Exercise aim →
Retype all of the listing exactly, with no pictures.

Source data →

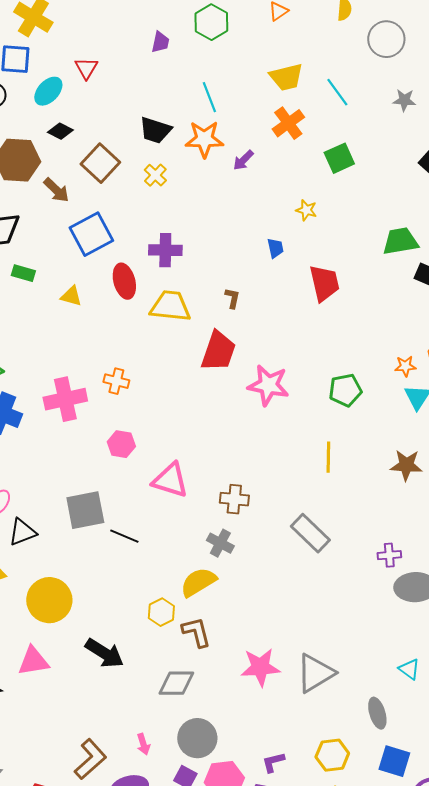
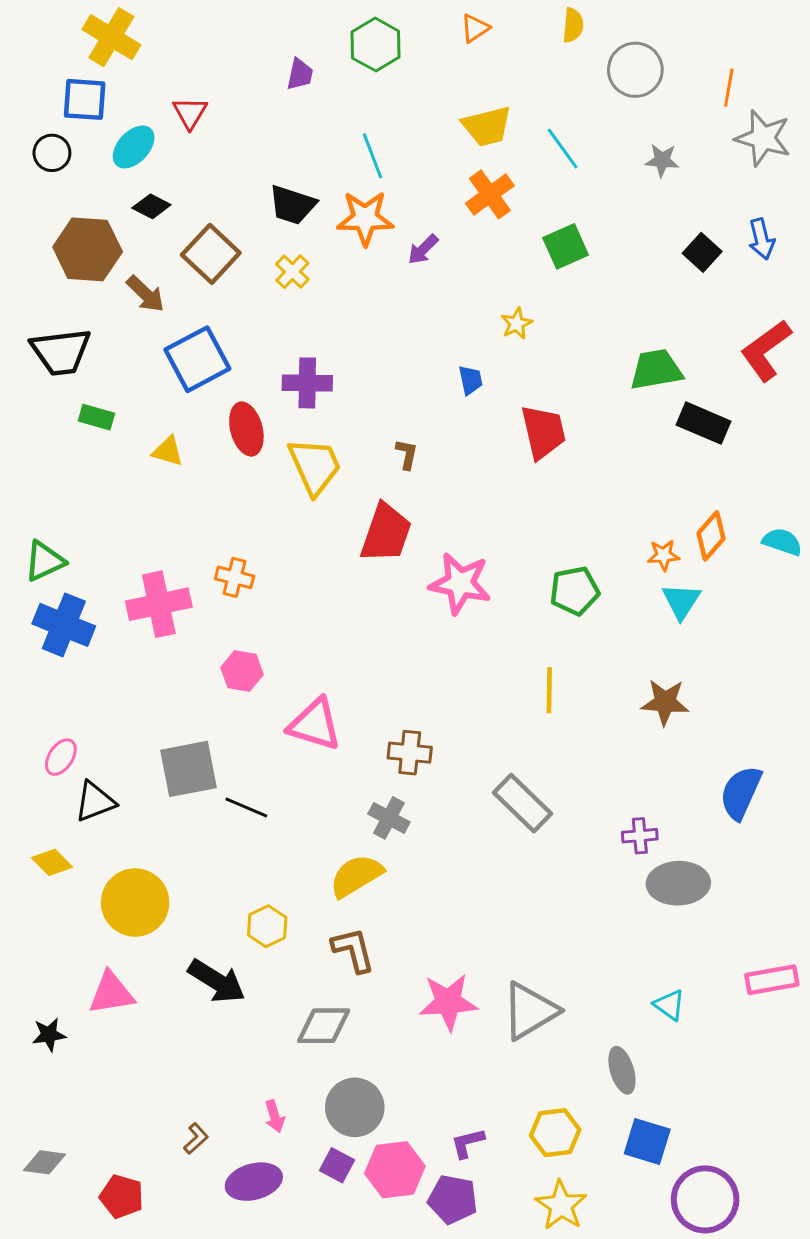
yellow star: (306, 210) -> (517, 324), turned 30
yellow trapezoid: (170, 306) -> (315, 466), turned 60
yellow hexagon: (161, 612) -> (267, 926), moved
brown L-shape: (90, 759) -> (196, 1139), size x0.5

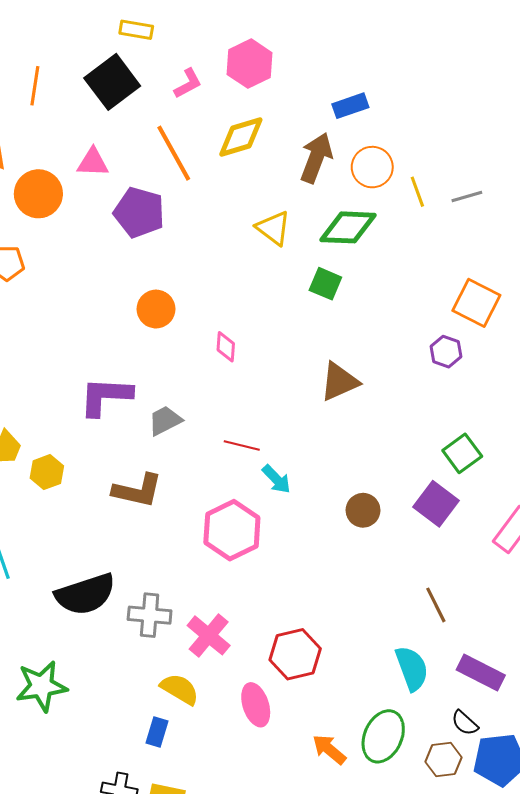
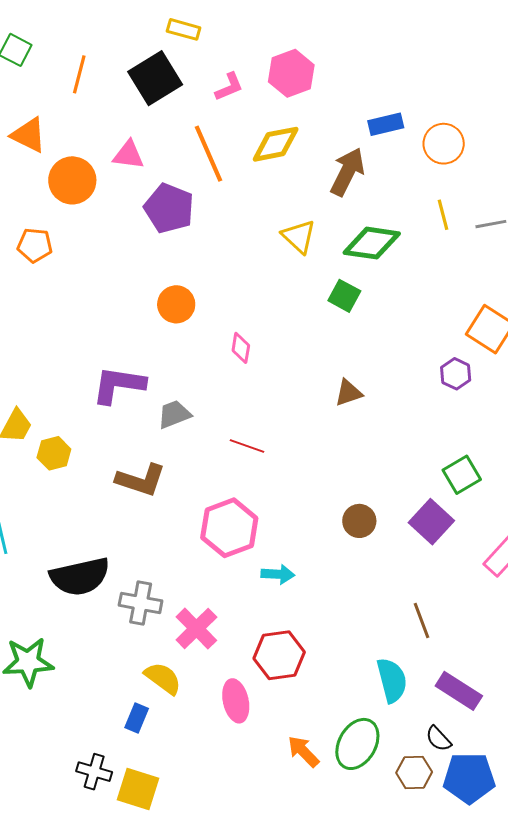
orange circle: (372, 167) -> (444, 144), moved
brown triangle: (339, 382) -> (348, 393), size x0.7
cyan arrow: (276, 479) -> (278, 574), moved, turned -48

Final answer →
yellow star: (306, 210) -> (517, 324), turned 30
yellow trapezoid: (170, 306) -> (315, 466), turned 60
yellow hexagon: (161, 612) -> (267, 926), moved
brown L-shape: (90, 759) -> (196, 1139), size x0.5

orange circle: (372, 167) -> (444, 144), moved
brown triangle: (339, 382) -> (348, 393), size x0.7
cyan arrow: (276, 479) -> (278, 574), moved, turned -48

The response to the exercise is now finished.